● **TASK REQUIREMENTS**:
Go to the line containing "none -> cyan 1x3 brick [694,585,749,756]" and return it and each line after it exactly, through the end of the data below, and nothing more.

***** EXERCISE MATERIALS

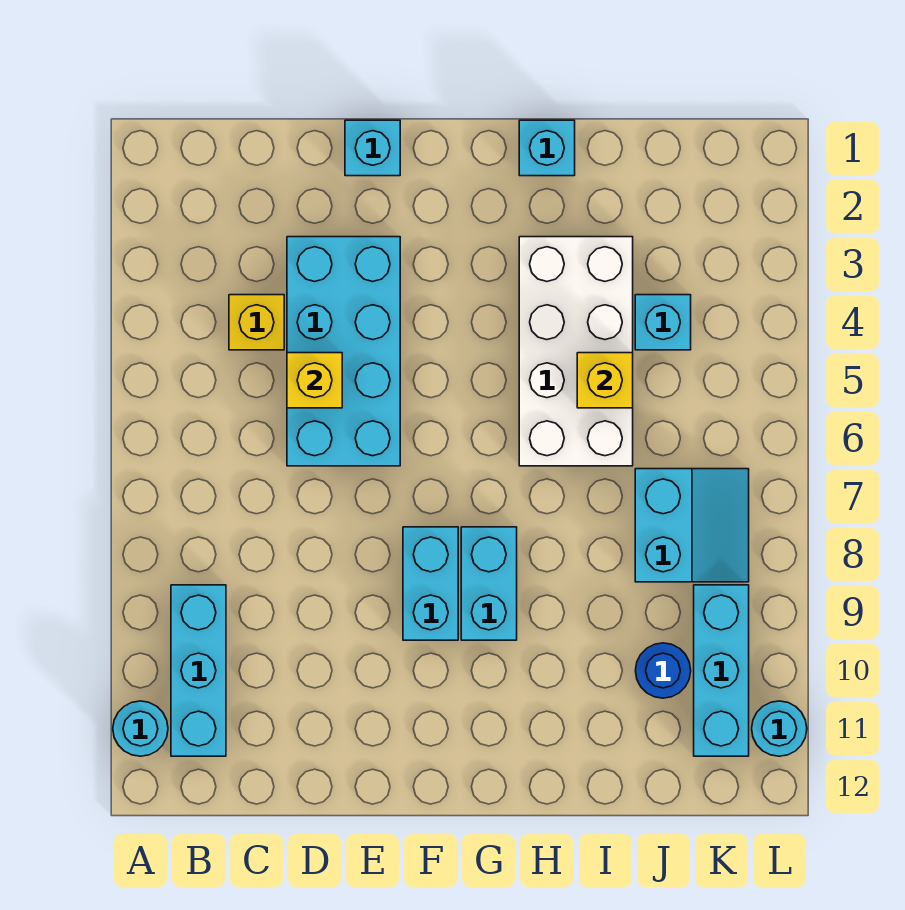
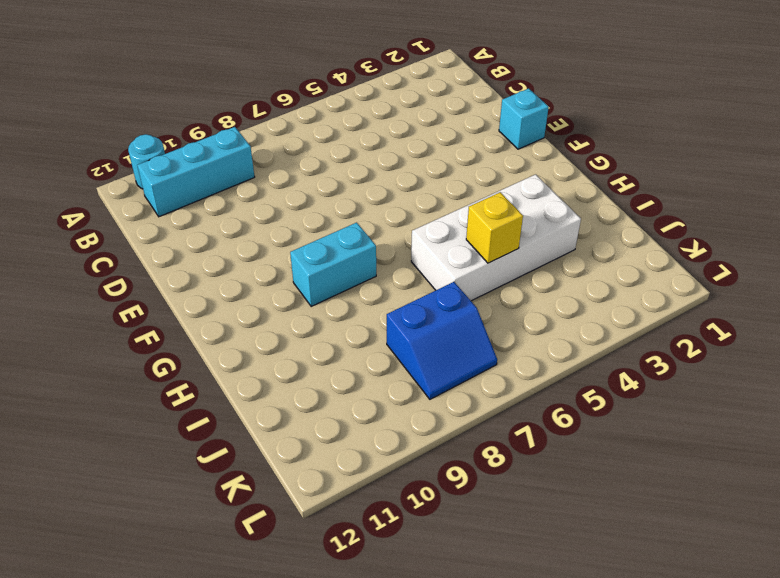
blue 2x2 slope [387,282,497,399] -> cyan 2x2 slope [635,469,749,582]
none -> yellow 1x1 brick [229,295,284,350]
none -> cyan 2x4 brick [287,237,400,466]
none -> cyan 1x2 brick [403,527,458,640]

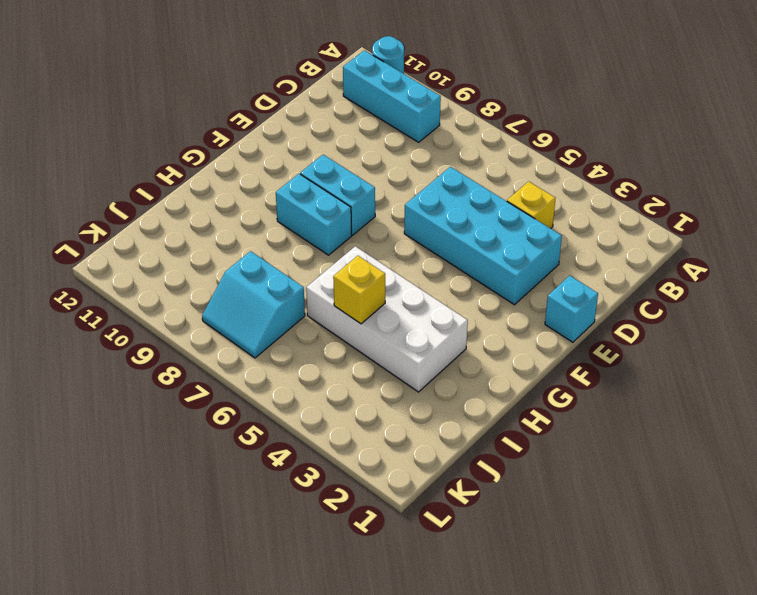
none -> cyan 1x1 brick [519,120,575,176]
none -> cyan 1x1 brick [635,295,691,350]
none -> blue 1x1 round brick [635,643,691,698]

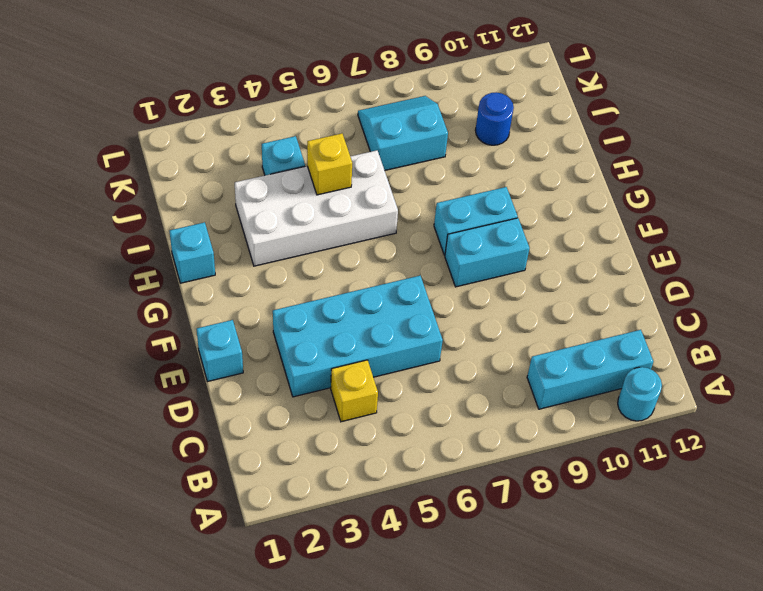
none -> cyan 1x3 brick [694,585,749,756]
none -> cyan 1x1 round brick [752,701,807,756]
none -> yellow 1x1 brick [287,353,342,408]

**********

● **EXPECTED ANSWER**:
none -> cyan 1x3 brick [694,585,749,756]
none -> cyan 1x1 round brick [752,701,807,756]
none -> yellow 1x1 brick [287,353,342,408]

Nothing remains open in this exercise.